- **SOURCE DATA**
★ ★ ★ ★

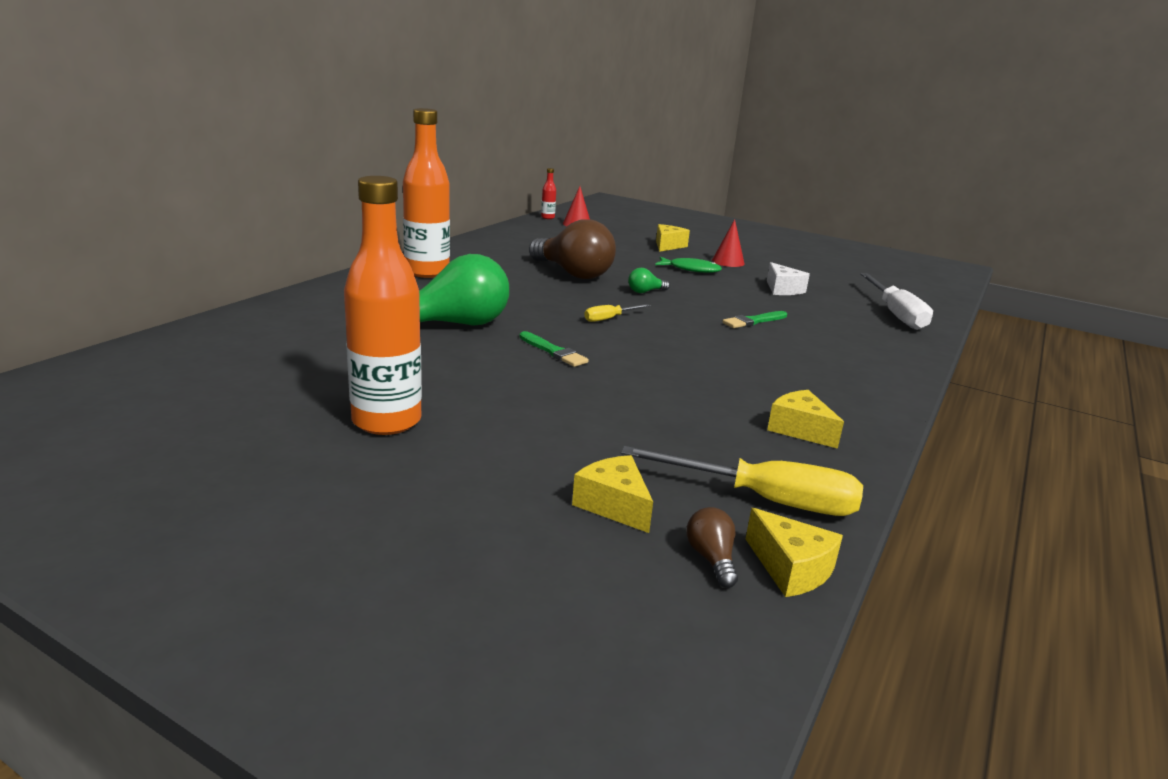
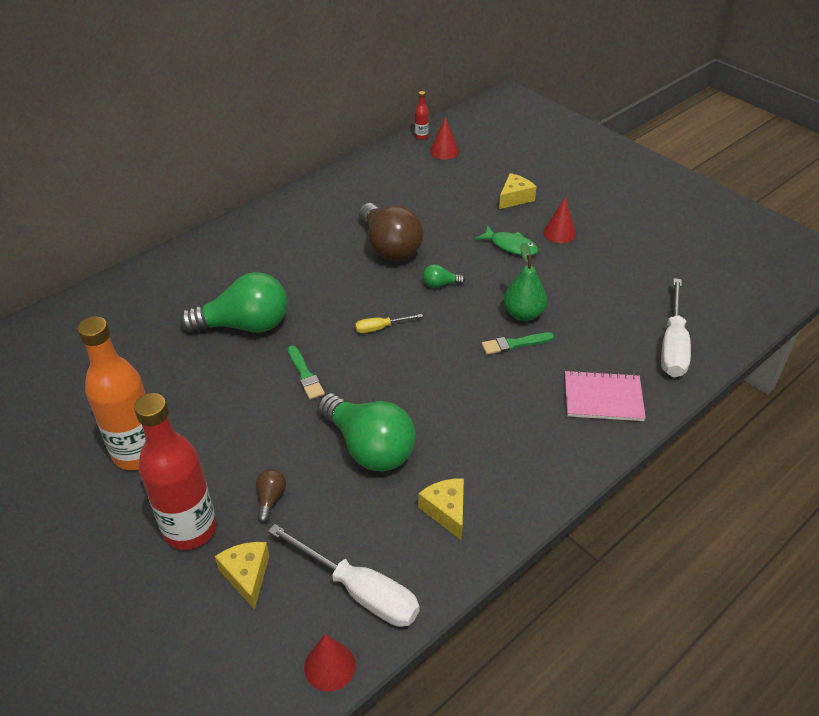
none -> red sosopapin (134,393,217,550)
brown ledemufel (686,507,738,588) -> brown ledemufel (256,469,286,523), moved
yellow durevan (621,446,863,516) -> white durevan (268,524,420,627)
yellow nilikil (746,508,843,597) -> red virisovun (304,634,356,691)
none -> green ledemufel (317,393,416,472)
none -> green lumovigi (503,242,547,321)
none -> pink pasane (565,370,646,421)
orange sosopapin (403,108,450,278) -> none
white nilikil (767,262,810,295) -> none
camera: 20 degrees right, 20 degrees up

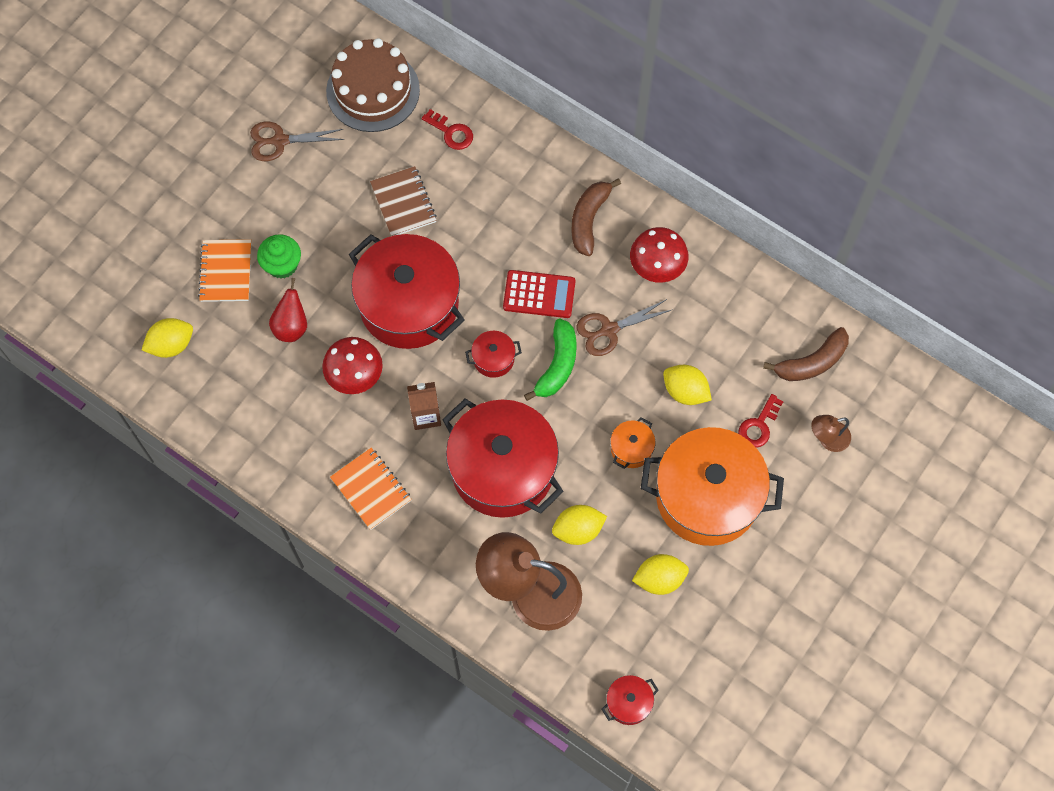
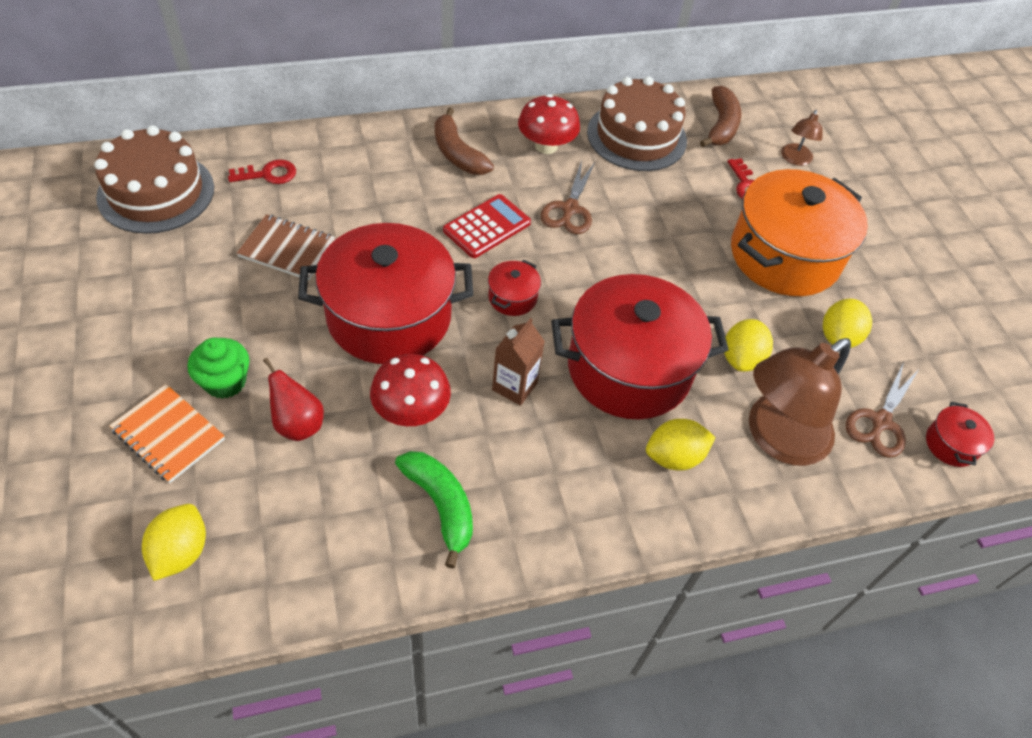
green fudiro (524,319,577,401) -> green fudiro (395,451,473,569), moved
none -> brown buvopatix (587,76,687,171)
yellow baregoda (663,365,712,405) -> yellow baregoda (646,419,716,471), moved
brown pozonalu (250,121,344,161) -> brown pozonalu (846,362,920,458), moved
orange pasane (330,448,412,530) -> none
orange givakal (610,417,656,469) -> none
camera: 55 degrees left, 15 degrees down

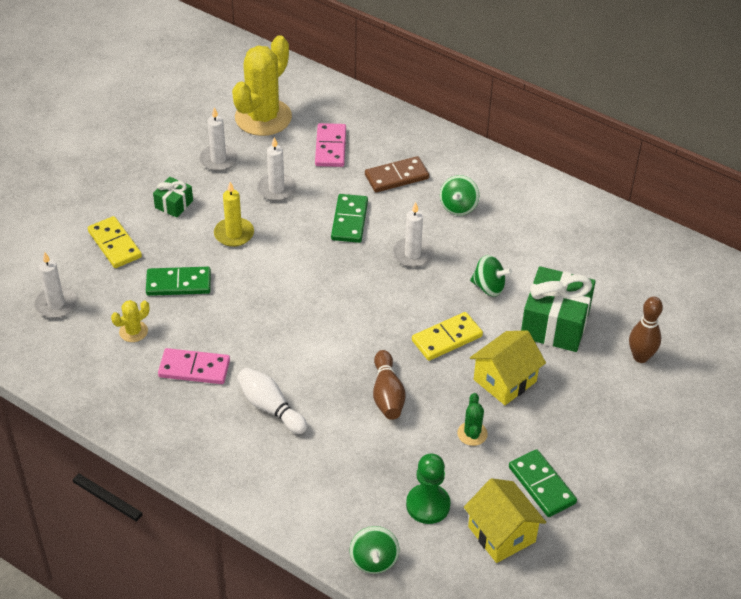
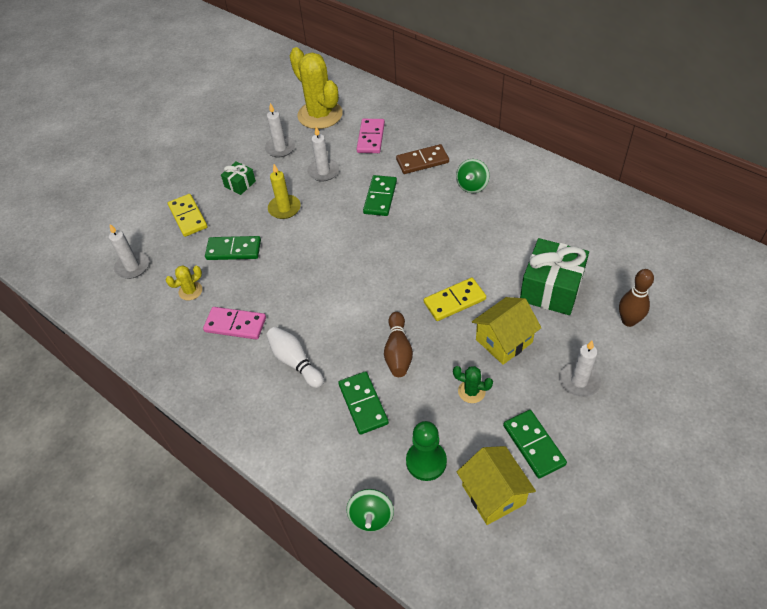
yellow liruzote (232,35,292,136) -> yellow liruzote (289,47,343,129), 75 degrees counterclockwise
none -> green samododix (338,371,389,435)
green liruzote (457,393,488,446) -> green liruzote (453,366,493,403), 75 degrees counterclockwise
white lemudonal (393,202,433,267) -> white lemudonal (559,341,601,397), moved
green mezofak (470,255,512,297) -> none
camera: 10 degrees right, 5 degrees up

★ ★ ★ ★

Give back an exact reproduction of the entries, with all pictures excluded.

none -> red sosopapin (134,393,217,550)
brown ledemufel (686,507,738,588) -> brown ledemufel (256,469,286,523), moved
yellow durevan (621,446,863,516) -> white durevan (268,524,420,627)
yellow nilikil (746,508,843,597) -> red virisovun (304,634,356,691)
none -> green ledemufel (317,393,416,472)
none -> green lumovigi (503,242,547,321)
none -> pink pasane (565,370,646,421)
orange sosopapin (403,108,450,278) -> none
white nilikil (767,262,810,295) -> none
camera: 20 degrees right, 20 degrees up

green fudiro (524,319,577,401) -> green fudiro (395,451,473,569), moved
none -> brown buvopatix (587,76,687,171)
yellow baregoda (663,365,712,405) -> yellow baregoda (646,419,716,471), moved
brown pozonalu (250,121,344,161) -> brown pozonalu (846,362,920,458), moved
orange pasane (330,448,412,530) -> none
orange givakal (610,417,656,469) -> none
camera: 55 degrees left, 15 degrees down

yellow liruzote (232,35,292,136) -> yellow liruzote (289,47,343,129), 75 degrees counterclockwise
none -> green samododix (338,371,389,435)
green liruzote (457,393,488,446) -> green liruzote (453,366,493,403), 75 degrees counterclockwise
white lemudonal (393,202,433,267) -> white lemudonal (559,341,601,397), moved
green mezofak (470,255,512,297) -> none
camera: 10 degrees right, 5 degrees up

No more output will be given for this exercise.